▸ **Required action**: Transcribe nothing except the lines below that run from the one with "Brief: [303,482,338,510] ->" to the one with "Dravova 93: [274,421,312,459]", ends included, and do not copy any picture.

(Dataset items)
────────────────

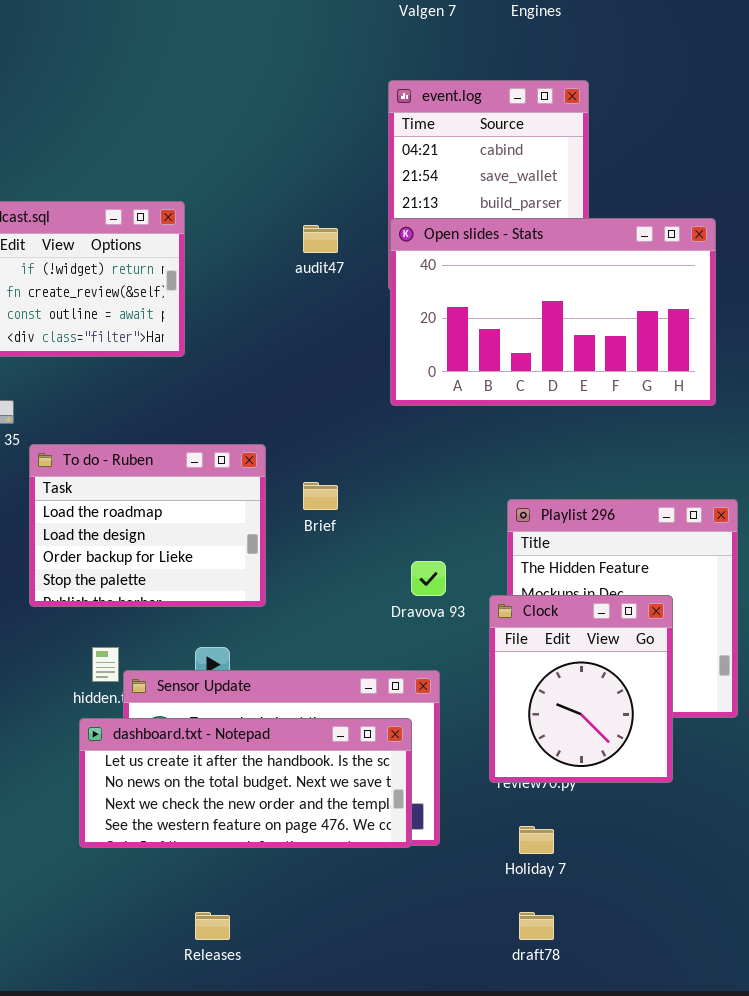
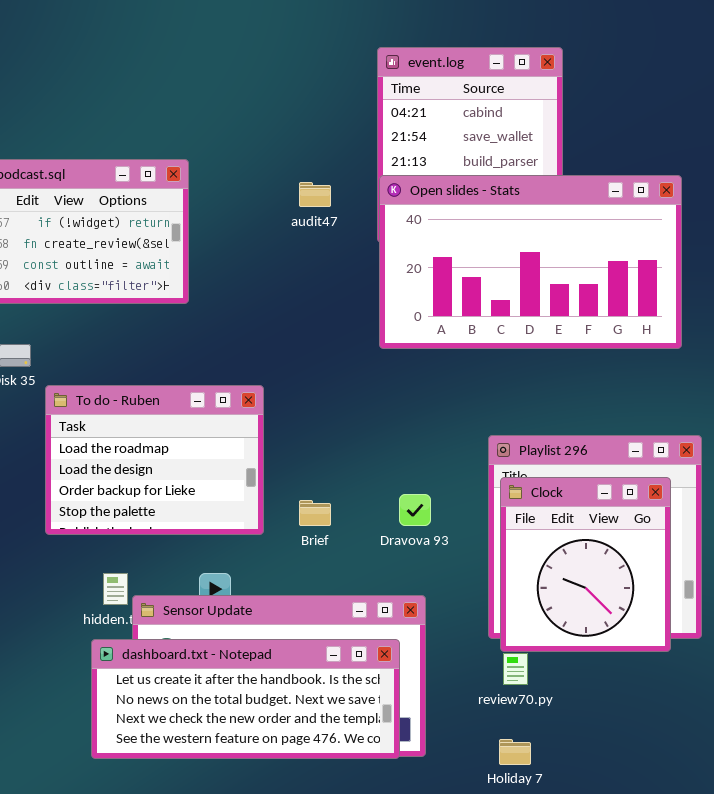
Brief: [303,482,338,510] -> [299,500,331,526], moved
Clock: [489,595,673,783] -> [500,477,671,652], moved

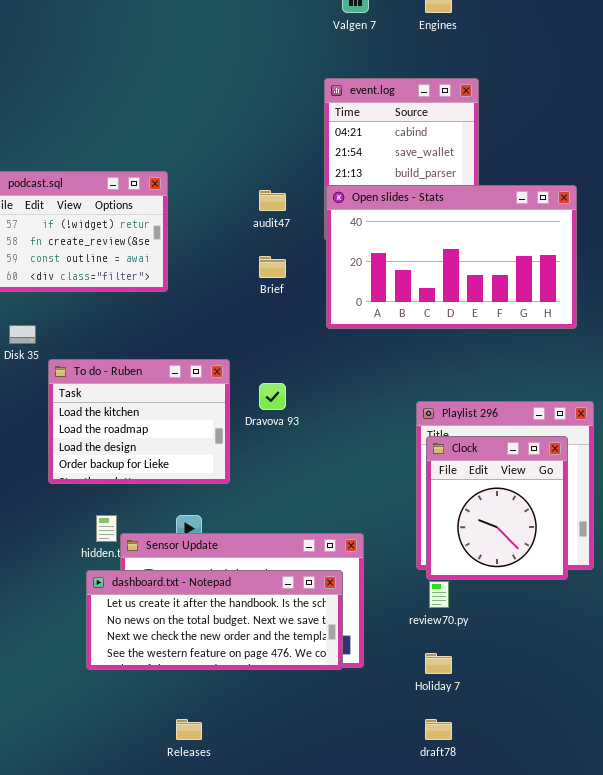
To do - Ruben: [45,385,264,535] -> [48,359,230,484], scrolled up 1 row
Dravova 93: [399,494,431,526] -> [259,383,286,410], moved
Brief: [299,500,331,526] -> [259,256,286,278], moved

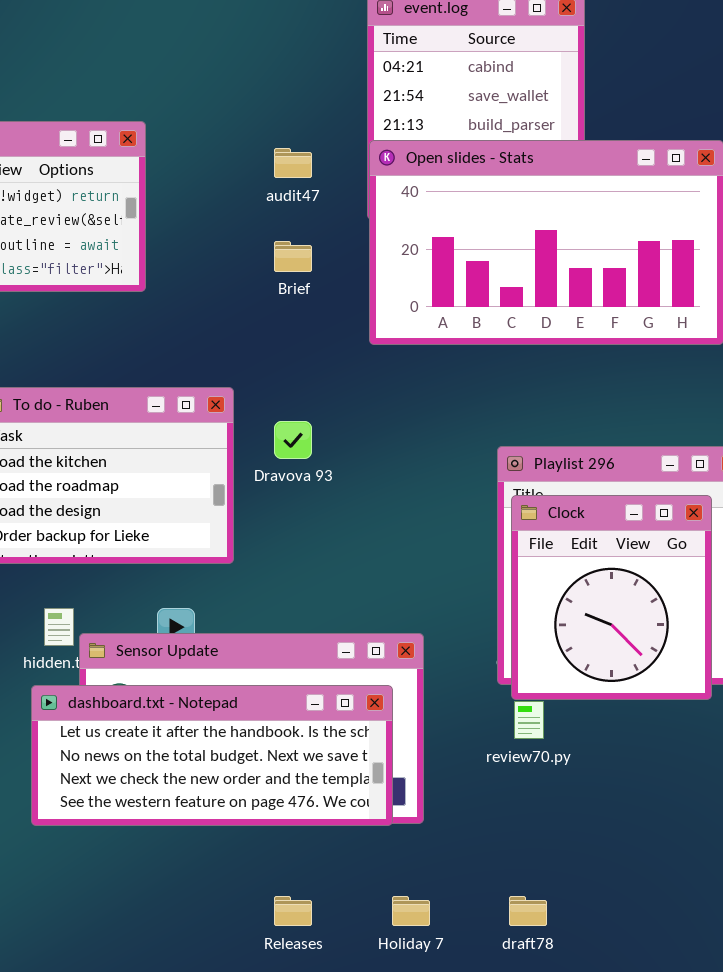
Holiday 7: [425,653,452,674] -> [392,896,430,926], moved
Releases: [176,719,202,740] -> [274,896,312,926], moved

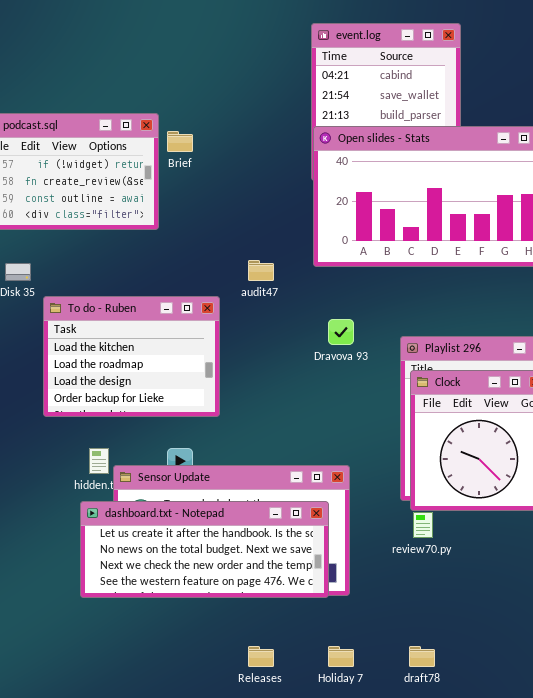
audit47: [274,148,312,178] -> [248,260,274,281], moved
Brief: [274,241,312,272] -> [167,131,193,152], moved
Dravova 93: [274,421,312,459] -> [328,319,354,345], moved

────────────────

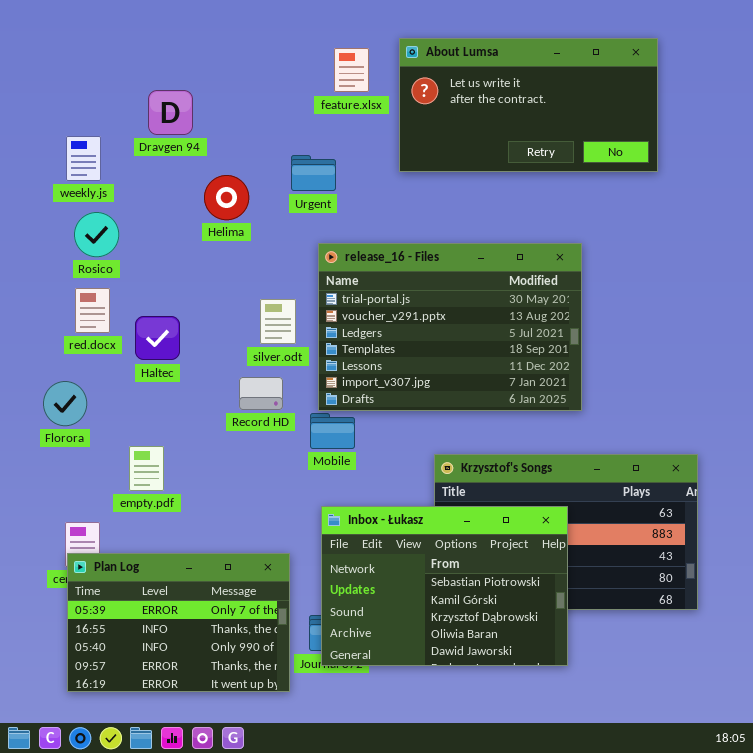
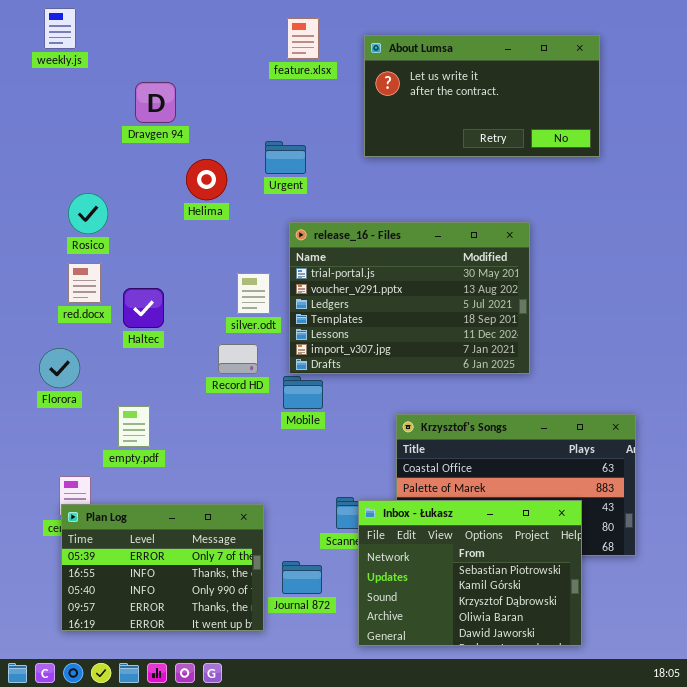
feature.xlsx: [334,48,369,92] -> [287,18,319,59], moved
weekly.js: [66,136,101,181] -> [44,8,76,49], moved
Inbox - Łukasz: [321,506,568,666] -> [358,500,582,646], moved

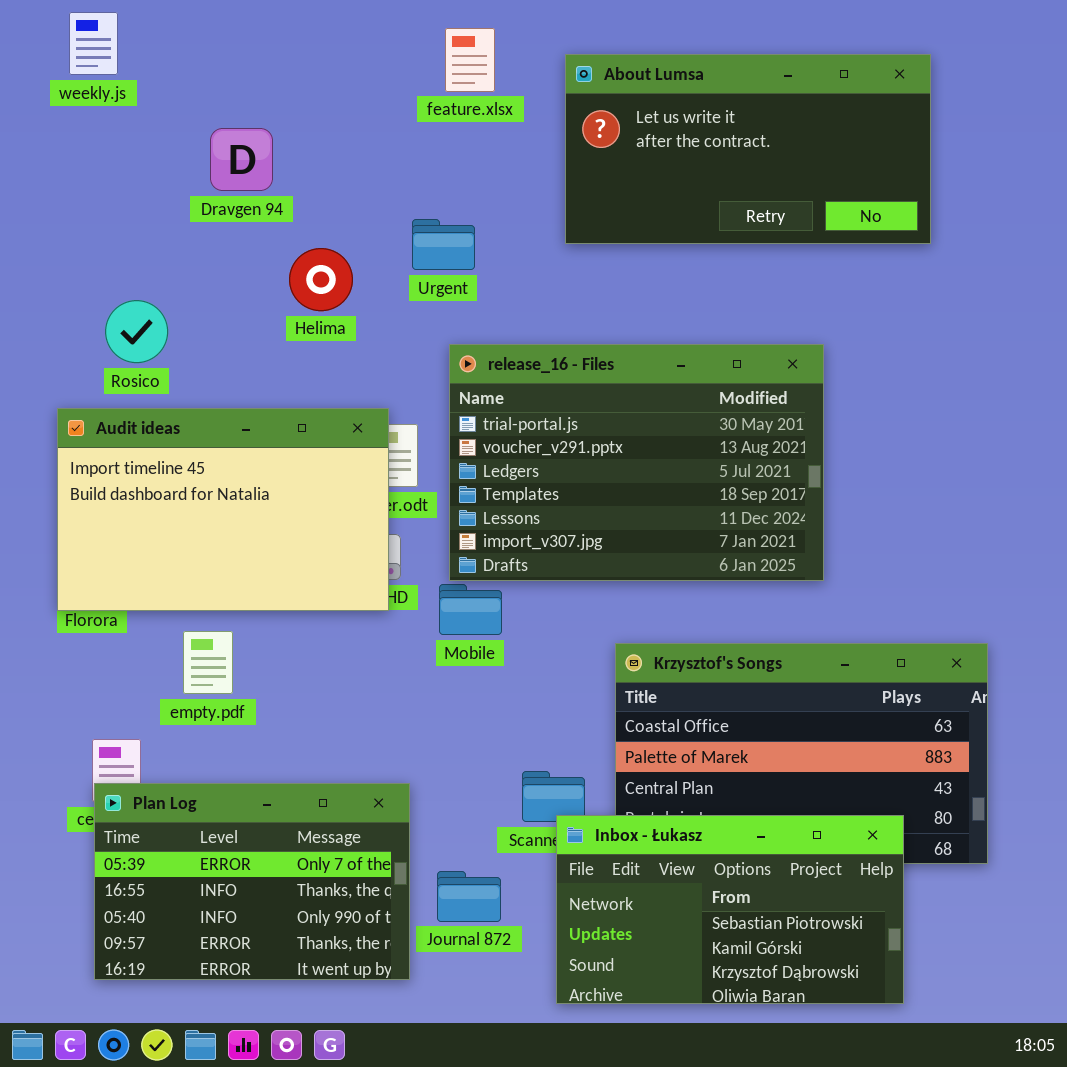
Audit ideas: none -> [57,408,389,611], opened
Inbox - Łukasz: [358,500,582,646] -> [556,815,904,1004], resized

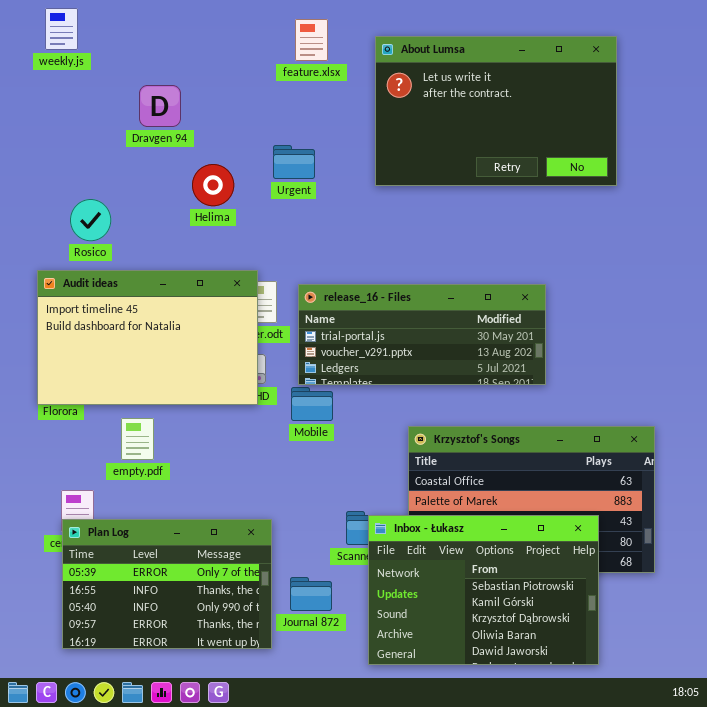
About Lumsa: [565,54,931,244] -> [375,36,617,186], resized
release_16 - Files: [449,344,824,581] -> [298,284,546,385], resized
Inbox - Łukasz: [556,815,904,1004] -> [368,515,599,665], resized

────────────────

▸ **Output of the exercise**:
Brief: [303,482,338,510] -> [299,500,331,526], moved
Clock: [489,595,673,783] -> [500,477,671,652], moved

To do - Ruben: [45,385,264,535] -> [48,359,230,484], scrolled up 1 row
Dravova 93: [399,494,431,526] -> [259,383,286,410], moved
Brief: [299,500,331,526] -> [259,256,286,278], moved

Holiday 7: [425,653,452,674] -> [392,896,430,926], moved
Releases: [176,719,202,740] -> [274,896,312,926], moved

audit47: [274,148,312,178] -> [248,260,274,281], moved
Brief: [274,241,312,272] -> [167,131,193,152], moved
Dravova 93: [274,421,312,459] -> [328,319,354,345], moved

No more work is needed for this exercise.